## What the task asks
Every record below is to be retyped exactly, with any pictures left out.

## Input data
##########
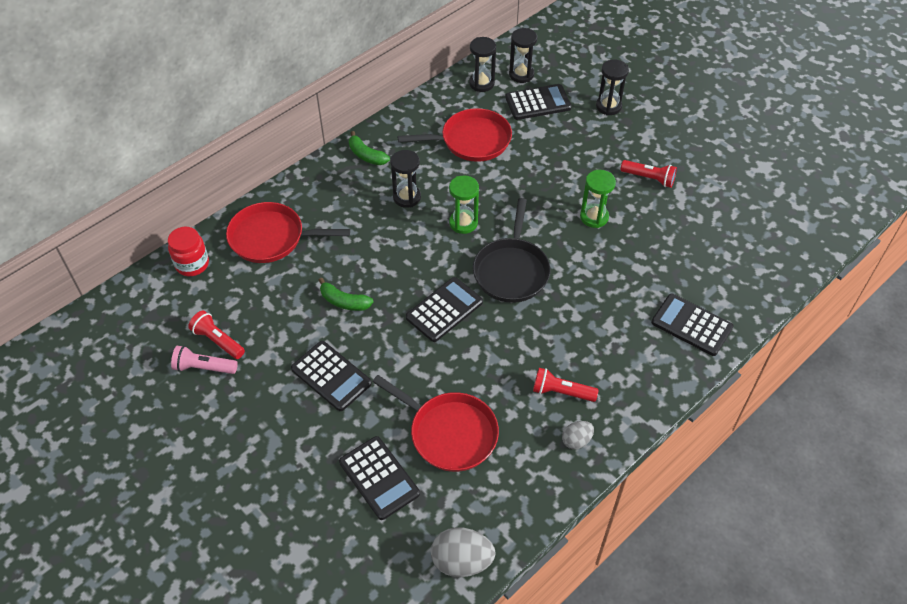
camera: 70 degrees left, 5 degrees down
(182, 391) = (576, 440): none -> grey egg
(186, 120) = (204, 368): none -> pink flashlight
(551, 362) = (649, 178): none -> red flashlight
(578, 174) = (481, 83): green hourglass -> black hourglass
##########
## Answer to this task
camera: 70 degrees left, 5 degrees down
(182, 391) = (576, 440): none -> grey egg
(186, 120) = (204, 368): none -> pink flashlight
(551, 362) = (649, 178): none -> red flashlight
(578, 174) = (481, 83): green hourglass -> black hourglass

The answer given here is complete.